● **YOUR GOAL**
Where the line with "R105: 10k (+9V, AGND) -> 10k (AGND, U101/PA4)" appears below, start writing out lines exactly, and finish with the line with "C3: 680uF (plus N007, minus GND) -> none", which is included; write out nothing else.

● **EXERCISE DATA**

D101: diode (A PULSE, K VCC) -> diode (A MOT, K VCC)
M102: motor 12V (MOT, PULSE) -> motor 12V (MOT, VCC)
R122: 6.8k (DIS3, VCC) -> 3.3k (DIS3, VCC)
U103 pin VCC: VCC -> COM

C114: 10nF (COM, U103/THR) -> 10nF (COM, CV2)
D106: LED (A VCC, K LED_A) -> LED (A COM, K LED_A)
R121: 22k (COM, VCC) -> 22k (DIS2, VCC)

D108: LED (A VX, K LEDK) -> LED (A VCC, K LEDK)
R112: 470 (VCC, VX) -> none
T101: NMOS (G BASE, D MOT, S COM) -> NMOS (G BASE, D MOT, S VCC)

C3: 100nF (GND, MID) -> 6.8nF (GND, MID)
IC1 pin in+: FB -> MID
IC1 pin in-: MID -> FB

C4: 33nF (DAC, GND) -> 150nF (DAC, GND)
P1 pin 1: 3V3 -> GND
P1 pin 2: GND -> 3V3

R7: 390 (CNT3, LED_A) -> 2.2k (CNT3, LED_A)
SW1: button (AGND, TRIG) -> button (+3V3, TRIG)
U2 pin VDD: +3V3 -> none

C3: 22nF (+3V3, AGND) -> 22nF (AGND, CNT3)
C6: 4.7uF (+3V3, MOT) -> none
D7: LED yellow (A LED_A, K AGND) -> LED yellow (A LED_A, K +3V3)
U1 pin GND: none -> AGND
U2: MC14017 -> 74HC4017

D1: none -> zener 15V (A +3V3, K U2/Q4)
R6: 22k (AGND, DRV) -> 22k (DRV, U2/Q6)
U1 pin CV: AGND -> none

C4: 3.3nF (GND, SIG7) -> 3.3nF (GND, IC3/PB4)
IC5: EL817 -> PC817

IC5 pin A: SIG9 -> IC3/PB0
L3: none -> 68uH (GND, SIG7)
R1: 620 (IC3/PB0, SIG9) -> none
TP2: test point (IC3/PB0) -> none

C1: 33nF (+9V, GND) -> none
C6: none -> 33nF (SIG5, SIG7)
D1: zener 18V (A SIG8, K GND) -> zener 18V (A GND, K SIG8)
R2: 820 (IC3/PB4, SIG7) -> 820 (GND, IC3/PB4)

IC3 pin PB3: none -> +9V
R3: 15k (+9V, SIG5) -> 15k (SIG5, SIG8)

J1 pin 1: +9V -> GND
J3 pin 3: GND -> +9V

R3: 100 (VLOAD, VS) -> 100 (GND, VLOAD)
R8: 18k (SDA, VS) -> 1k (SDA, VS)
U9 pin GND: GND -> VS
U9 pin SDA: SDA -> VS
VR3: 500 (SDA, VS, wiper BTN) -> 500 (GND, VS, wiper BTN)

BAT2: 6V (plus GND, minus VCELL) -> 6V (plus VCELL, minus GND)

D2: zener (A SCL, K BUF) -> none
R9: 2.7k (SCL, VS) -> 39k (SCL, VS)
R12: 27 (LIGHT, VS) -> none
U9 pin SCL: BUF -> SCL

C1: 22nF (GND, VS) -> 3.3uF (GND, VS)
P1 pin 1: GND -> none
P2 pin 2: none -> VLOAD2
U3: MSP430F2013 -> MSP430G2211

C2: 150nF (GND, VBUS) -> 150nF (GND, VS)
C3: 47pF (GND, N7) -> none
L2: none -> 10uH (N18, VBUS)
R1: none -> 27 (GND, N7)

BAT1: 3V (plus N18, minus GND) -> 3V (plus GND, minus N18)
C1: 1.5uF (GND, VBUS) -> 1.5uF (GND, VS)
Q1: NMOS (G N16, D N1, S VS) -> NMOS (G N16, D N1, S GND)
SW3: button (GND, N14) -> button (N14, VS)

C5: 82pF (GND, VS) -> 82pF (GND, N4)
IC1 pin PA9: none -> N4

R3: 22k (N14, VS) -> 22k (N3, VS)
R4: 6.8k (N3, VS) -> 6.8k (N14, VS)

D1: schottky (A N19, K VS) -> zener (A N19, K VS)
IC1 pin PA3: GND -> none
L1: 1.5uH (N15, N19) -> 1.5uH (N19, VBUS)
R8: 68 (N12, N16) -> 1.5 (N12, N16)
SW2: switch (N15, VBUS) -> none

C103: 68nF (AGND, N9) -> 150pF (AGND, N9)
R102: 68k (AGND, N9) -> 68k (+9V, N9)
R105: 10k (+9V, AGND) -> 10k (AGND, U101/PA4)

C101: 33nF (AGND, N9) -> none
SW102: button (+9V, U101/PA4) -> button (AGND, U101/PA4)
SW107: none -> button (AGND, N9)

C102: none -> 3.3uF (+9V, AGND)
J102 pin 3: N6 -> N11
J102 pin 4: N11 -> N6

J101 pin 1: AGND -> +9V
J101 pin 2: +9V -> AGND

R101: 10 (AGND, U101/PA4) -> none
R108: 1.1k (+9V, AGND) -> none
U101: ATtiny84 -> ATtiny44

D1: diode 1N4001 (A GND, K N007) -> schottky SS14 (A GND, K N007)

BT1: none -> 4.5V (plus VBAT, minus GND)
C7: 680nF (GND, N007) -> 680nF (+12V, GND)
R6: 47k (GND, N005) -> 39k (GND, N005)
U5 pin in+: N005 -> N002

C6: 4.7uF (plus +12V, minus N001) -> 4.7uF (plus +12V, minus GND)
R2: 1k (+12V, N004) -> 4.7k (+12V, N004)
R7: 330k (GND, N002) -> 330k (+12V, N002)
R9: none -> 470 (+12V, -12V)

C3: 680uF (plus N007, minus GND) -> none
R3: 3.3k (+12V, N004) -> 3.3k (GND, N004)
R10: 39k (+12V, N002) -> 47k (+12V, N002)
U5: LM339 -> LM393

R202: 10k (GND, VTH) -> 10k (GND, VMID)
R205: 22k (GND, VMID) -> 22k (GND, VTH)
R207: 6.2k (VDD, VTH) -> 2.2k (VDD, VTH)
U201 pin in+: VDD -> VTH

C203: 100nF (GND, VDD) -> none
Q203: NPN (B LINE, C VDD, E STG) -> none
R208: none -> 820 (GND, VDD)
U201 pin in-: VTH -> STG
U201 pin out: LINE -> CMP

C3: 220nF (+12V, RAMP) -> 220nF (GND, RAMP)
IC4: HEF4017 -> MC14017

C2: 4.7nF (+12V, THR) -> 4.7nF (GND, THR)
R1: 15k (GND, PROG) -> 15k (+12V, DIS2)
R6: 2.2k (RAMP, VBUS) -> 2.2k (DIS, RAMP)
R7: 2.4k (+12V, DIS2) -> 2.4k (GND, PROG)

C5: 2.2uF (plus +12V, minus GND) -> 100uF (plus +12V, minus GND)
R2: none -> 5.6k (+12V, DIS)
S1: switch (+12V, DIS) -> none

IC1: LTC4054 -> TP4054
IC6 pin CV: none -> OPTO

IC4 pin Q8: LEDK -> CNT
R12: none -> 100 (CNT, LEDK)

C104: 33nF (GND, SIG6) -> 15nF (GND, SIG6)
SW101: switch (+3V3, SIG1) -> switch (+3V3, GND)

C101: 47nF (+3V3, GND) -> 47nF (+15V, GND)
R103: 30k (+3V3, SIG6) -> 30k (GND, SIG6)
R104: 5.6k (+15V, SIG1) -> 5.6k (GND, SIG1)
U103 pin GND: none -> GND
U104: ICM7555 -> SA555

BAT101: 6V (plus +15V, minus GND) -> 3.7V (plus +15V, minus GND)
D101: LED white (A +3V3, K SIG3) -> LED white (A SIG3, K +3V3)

● **FINISHED TASK**
R105: 10k (+9V, AGND) -> 10k (AGND, U101/PA4)

C101: 33nF (AGND, N9) -> none
SW102: button (+9V, U101/PA4) -> button (AGND, U101/PA4)
SW107: none -> button (AGND, N9)

C102: none -> 3.3uF (+9V, AGND)
J102 pin 3: N6 -> N11
J102 pin 4: N11 -> N6

J101 pin 1: AGND -> +9V
J101 pin 2: +9V -> AGND

R101: 10 (AGND, U101/PA4) -> none
R108: 1.1k (+9V, AGND) -> none
U101: ATtiny84 -> ATtiny44

D1: diode 1N4001 (A GND, K N007) -> schottky SS14 (A GND, K N007)

BT1: none -> 4.5V (plus VBAT, minus GND)
C7: 680nF (GND, N007) -> 680nF (+12V, GND)
R6: 47k (GND, N005) -> 39k (GND, N005)
U5 pin in+: N005 -> N002

C6: 4.7uF (plus +12V, minus N001) -> 4.7uF (plus +12V, minus GND)
R2: 1k (+12V, N004) -> 4.7k (+12V, N004)
R7: 330k (GND, N002) -> 330k (+12V, N002)
R9: none -> 470 (+12V, -12V)

C3: 680uF (plus N007, minus GND) -> none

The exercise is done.